▶ _YOUR ASSIGNMENT_
Please make sure what you return matches the listing below exactly, minus its pictures.

|---|

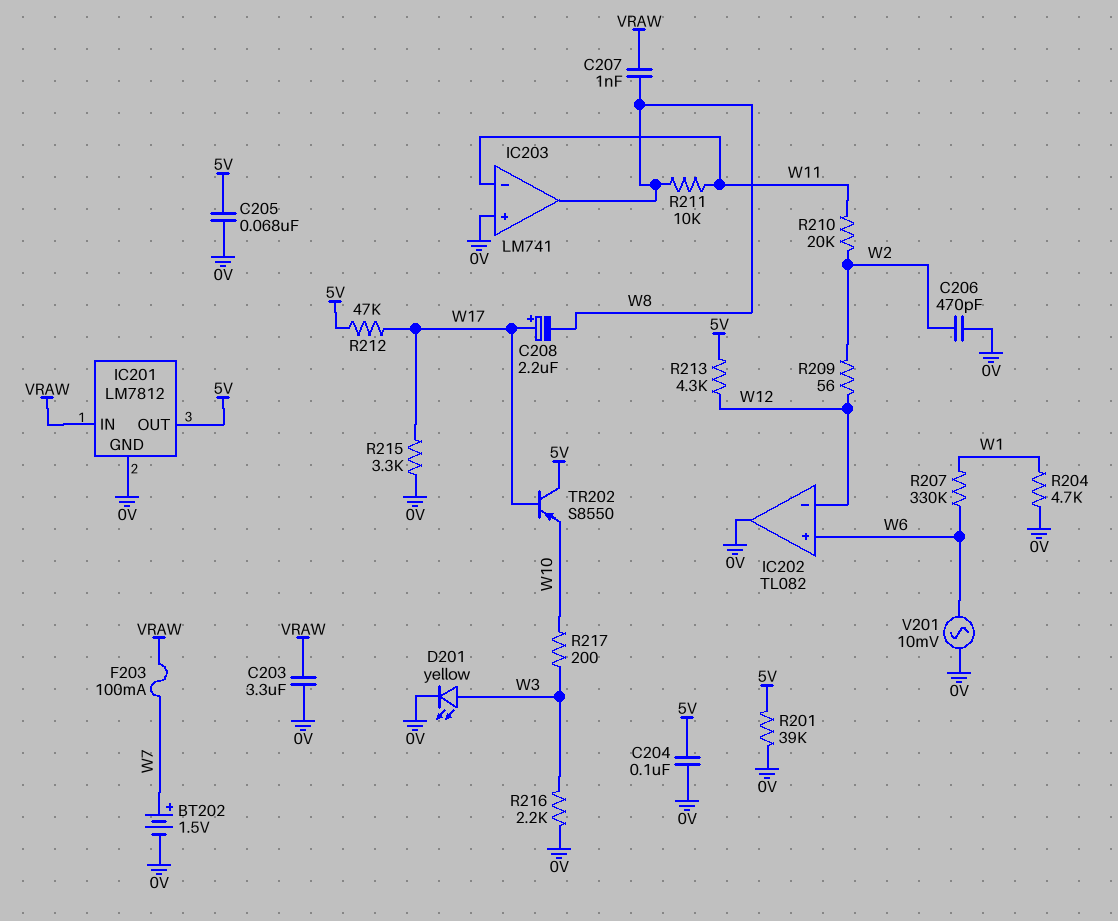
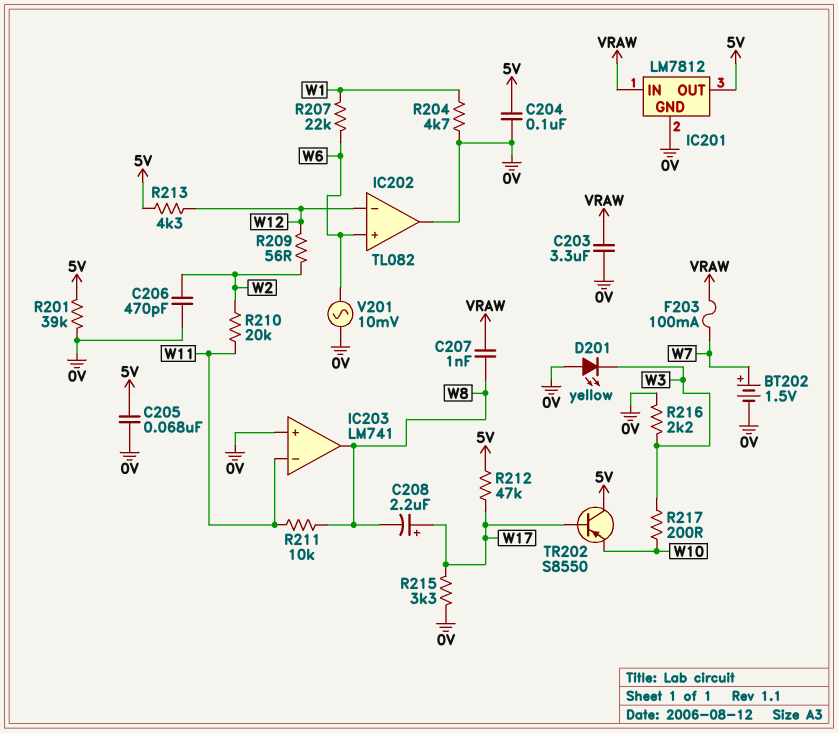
D201: LED yellow (A W3, K 0V) -> LED yellow (A 0V, K W3)
R207: 330k (W1, W6) -> 22k (W1, W6)

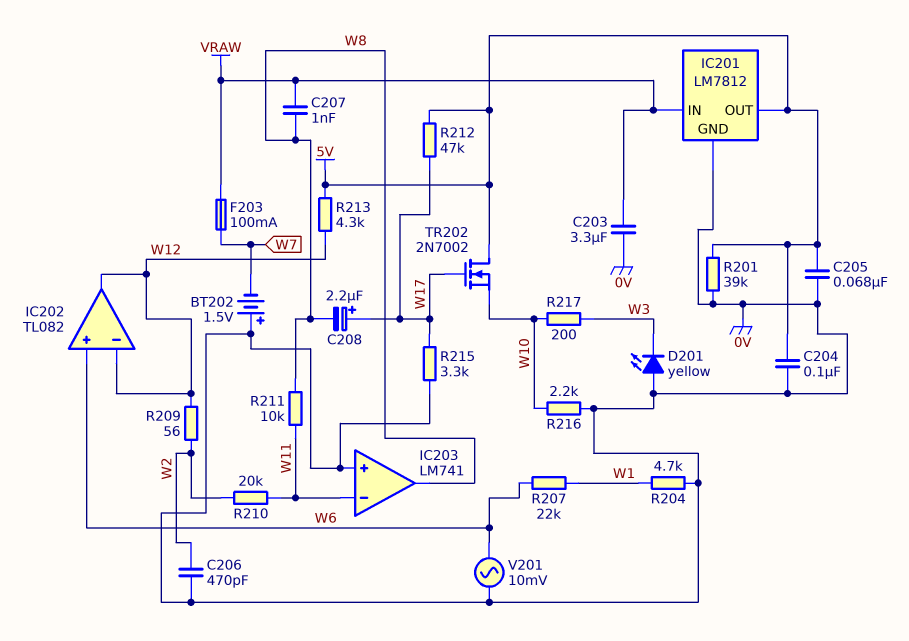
BT202: 1.5V (plus W7, minus 0V) -> 1.5V (plus 0V, minus W7)
IC202 pin out: 0V -> W12
R216: 2.2k (0V, W3) -> 2.2k (0V, W10)
TR202: PNP S8550 (B W17, C 5V, E W10) -> NMOS 2N7002 (G W17, D 5V, S W10)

|---|

▶ _ANSWER_
D201: LED yellow (A W3, K 0V) -> LED yellow (A 0V, K W3)
R207: 330k (W1, W6) -> 22k (W1, W6)

BT202: 1.5V (plus W7, minus 0V) -> 1.5V (plus 0V, minus W7)
IC202 pin out: 0V -> W12
R216: 2.2k (0V, W3) -> 2.2k (0V, W10)
TR202: PNP S8550 (B W17, C 5V, E W10) -> NMOS 2N7002 (G W17, D 5V, S W10)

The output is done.